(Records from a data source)
####################

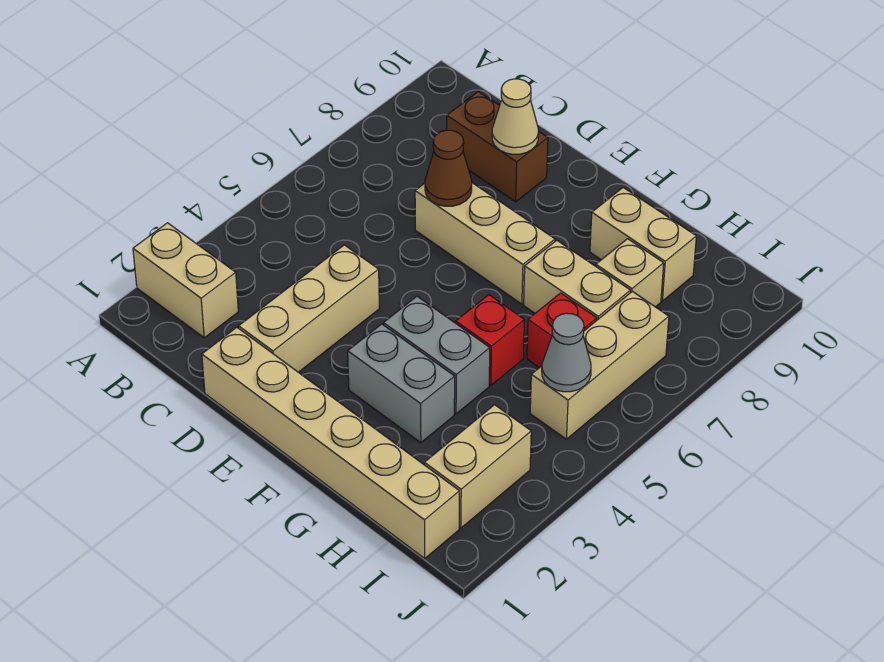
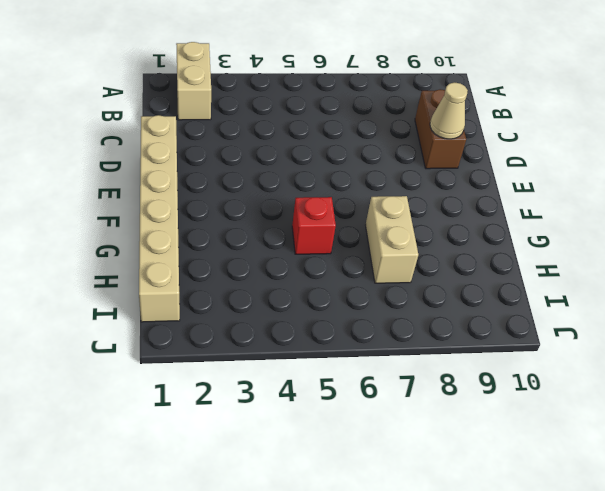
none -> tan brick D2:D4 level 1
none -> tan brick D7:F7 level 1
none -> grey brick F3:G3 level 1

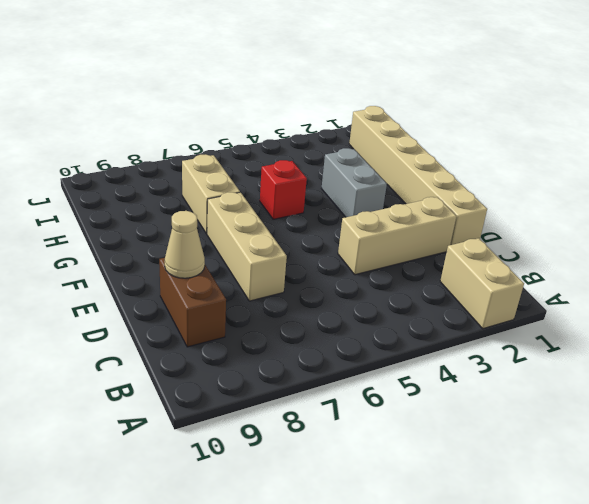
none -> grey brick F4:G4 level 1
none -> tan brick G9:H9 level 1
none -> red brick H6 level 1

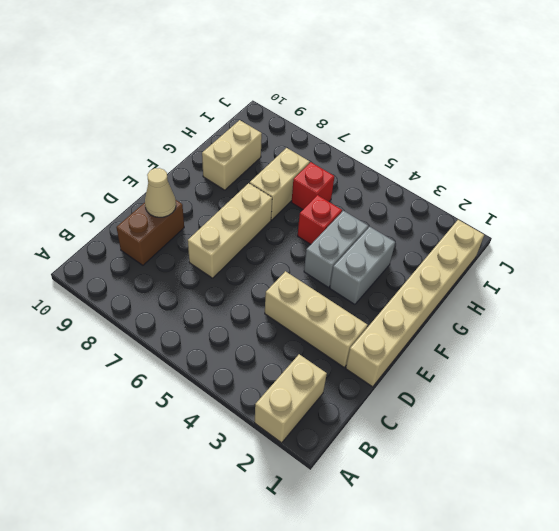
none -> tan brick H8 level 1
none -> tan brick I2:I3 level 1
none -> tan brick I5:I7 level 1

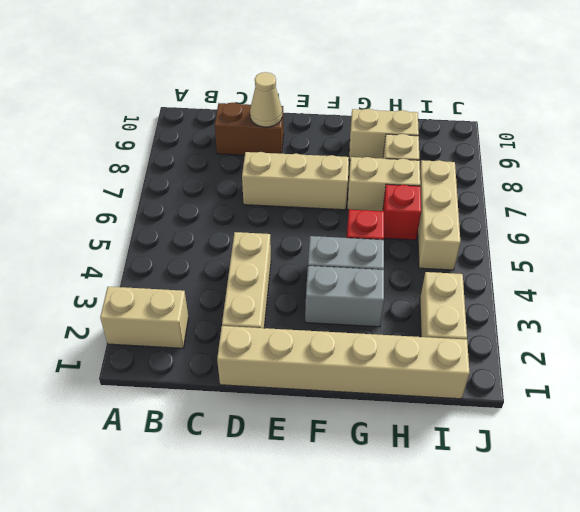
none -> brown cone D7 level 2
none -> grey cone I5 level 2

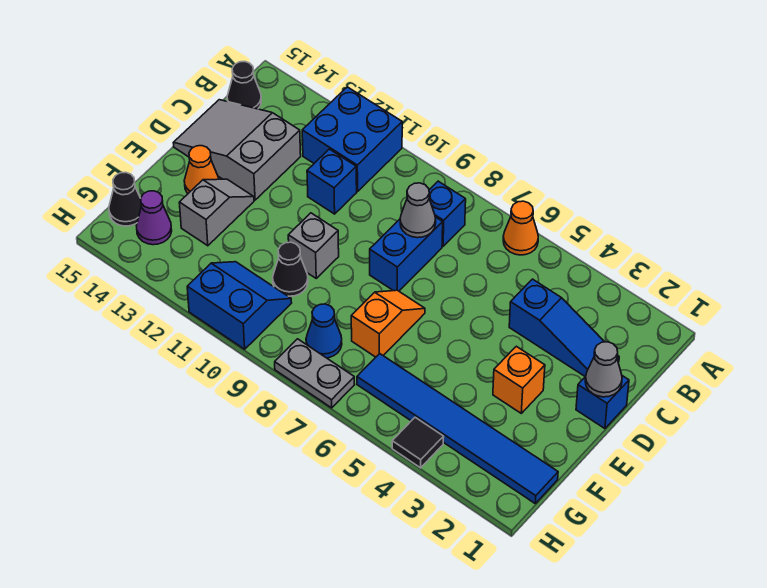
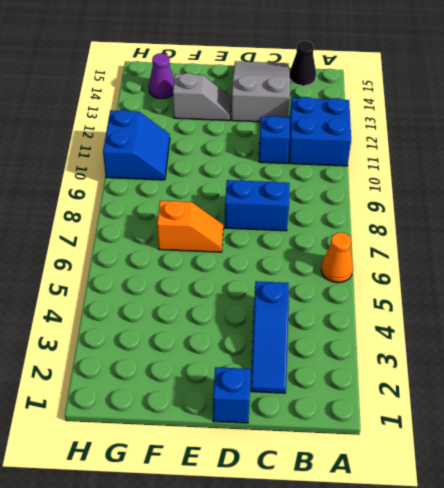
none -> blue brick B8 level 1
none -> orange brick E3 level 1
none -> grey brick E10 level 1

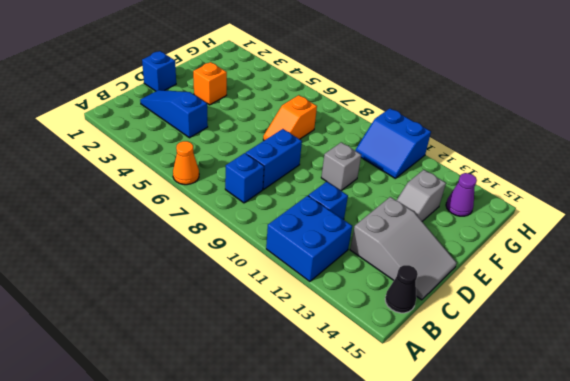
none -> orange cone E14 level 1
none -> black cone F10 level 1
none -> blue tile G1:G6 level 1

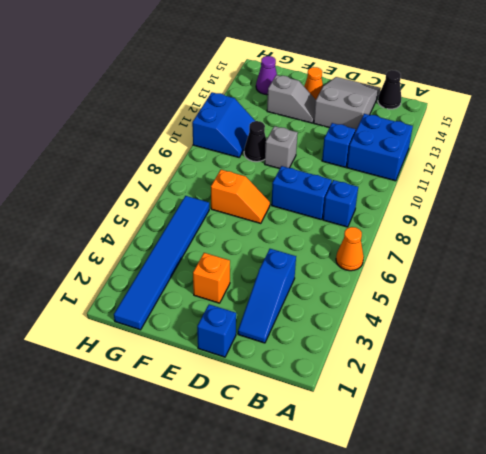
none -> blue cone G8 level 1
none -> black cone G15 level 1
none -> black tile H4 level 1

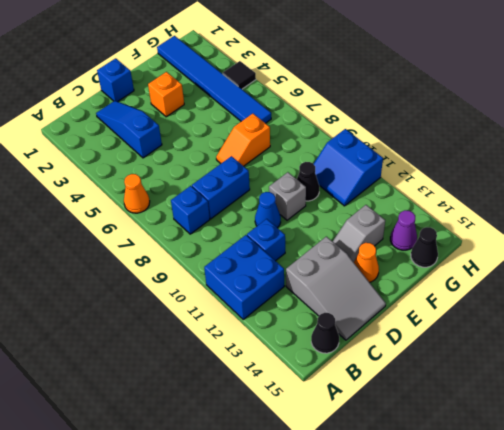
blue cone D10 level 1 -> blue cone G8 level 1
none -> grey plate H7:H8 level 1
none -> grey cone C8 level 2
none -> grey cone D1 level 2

####################

• _Task objective_: Out of the records above, pull each line containing the word "grey".

• _Finished exercise_:
none -> grey brick F3:G3 level 1
none -> grey brick F4:G4 level 1
none -> grey cone I5 level 2
none -> grey brick E10 level 1
none -> grey plate H7:H8 level 1
none -> grey cone C8 level 2
none -> grey cone D1 level 2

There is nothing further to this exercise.